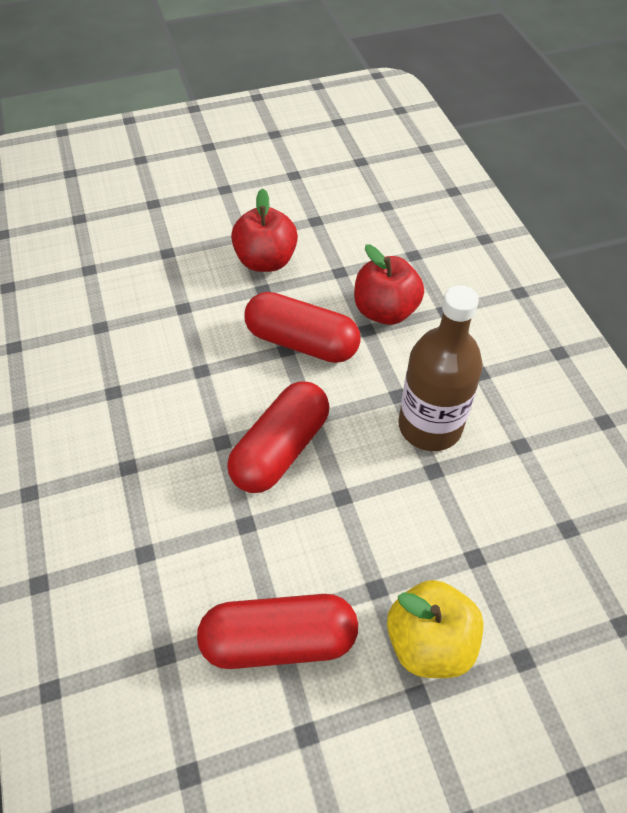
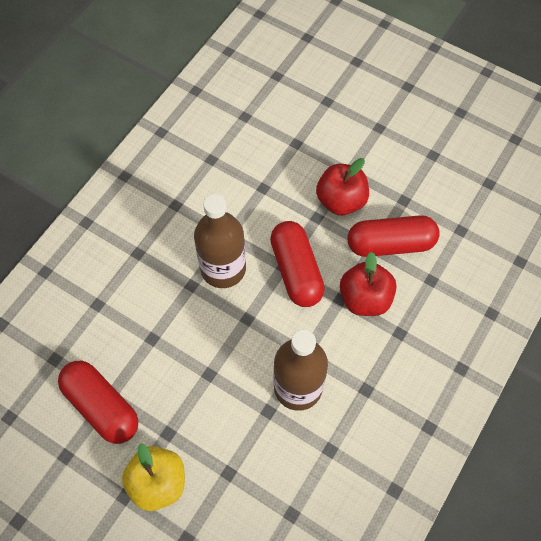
camera: 50 degrees right, 10 degrees up
(234, 400) = (223, 268): none -> brown bottle
(280, 449) = (212, 319): red capsule -> red capsule (390, 244)

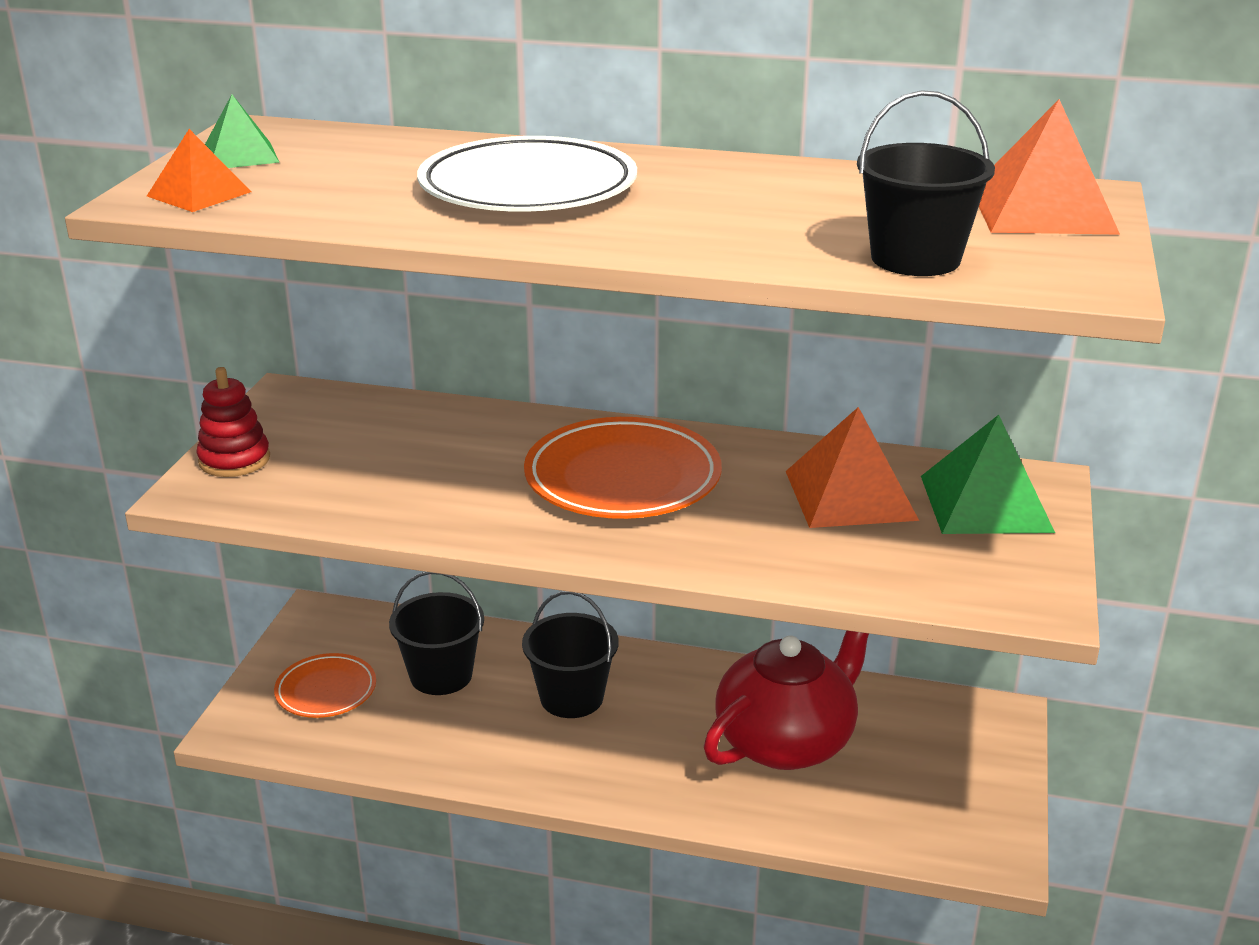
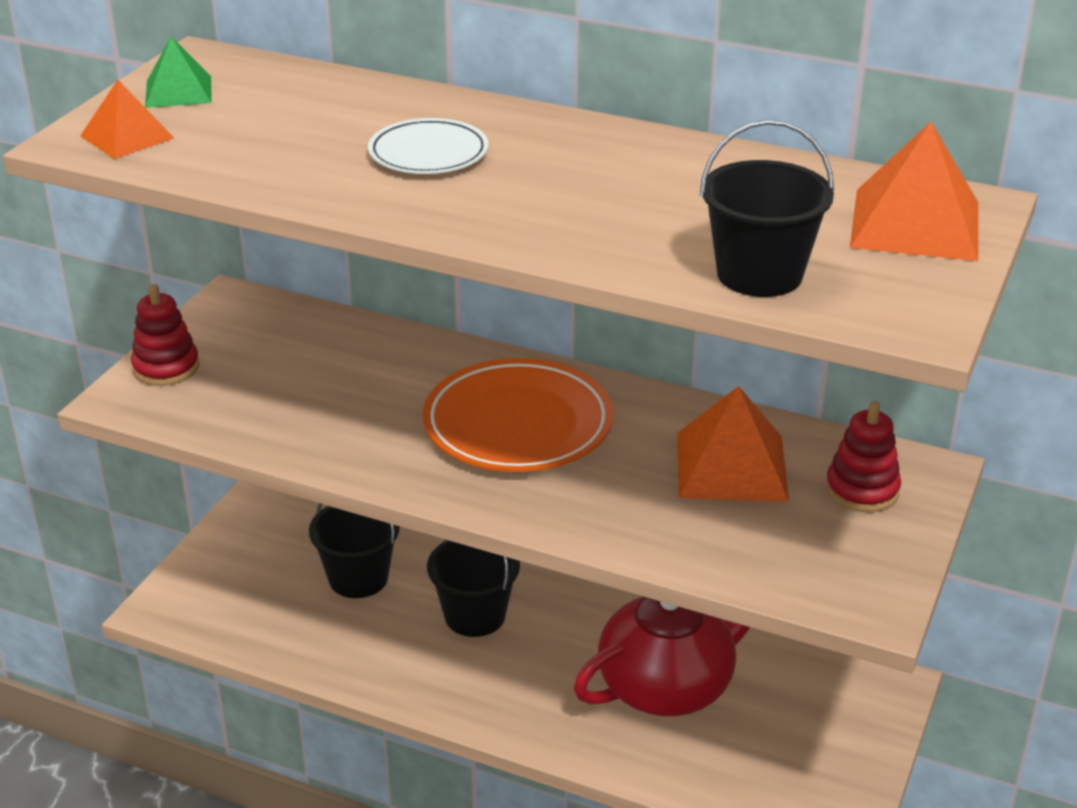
camera: 10 degrees right, 5 degrees up
(326, 690) = (249, 581): orange plate -> none
(528, 188) = (428, 153): white plate -> white plate, size x0.57
(985, 503) = (862, 490): green pyramid -> red stacking toy

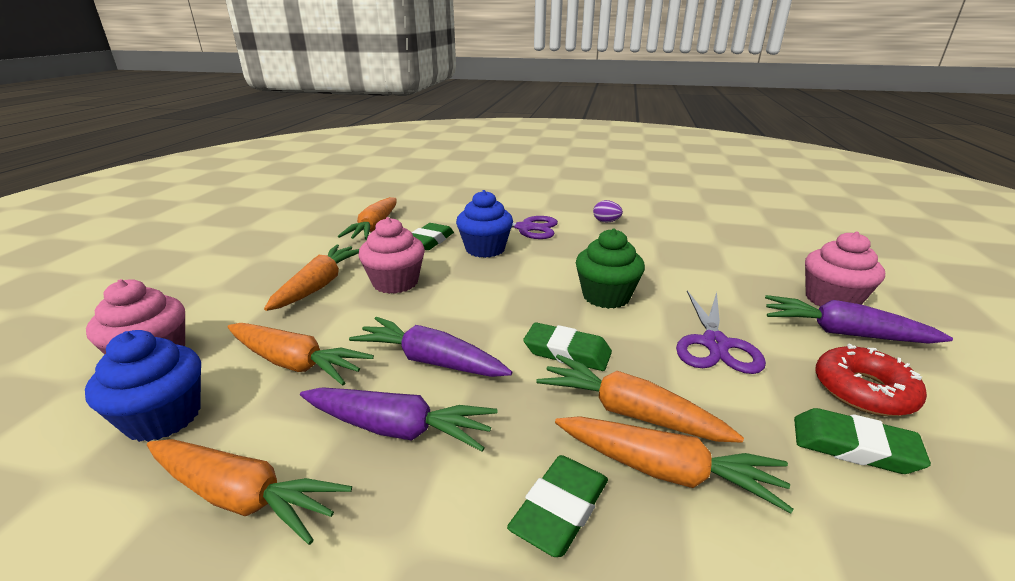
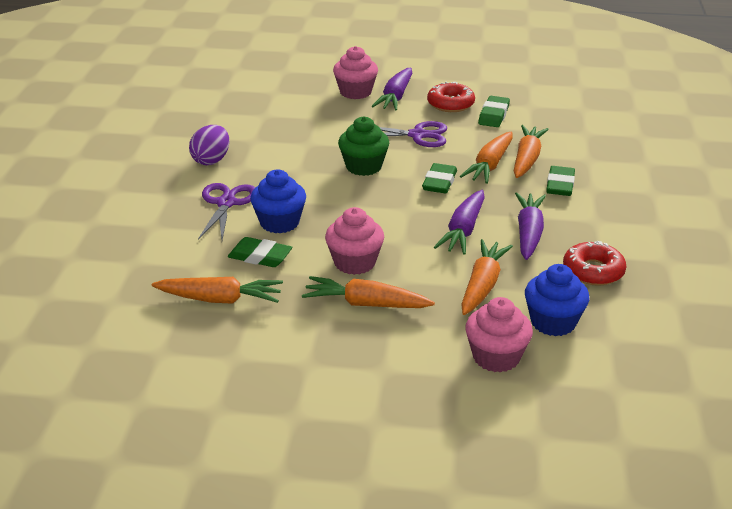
camera: 95 degrees left, 5 degrees up
(243, 497) = (593, 271): orange carrot -> red donut
(560, 509) = (560, 185): green eraser -> green eraser turned 75 degrees clockwise
(606, 222) = (211, 160): purple egg -> purple egg, size x1.65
◆ ◆ ◆ ◆ ◆
Using the listing above, return exactly, and only, the lines from the one that contains "(560, 509) = (560, 185): green" through its last line, both included.

EXERCISE SOLUTION =>
(560, 509) = (560, 185): green eraser -> green eraser turned 75 degrees clockwise
(606, 222) = (211, 160): purple egg -> purple egg, size x1.65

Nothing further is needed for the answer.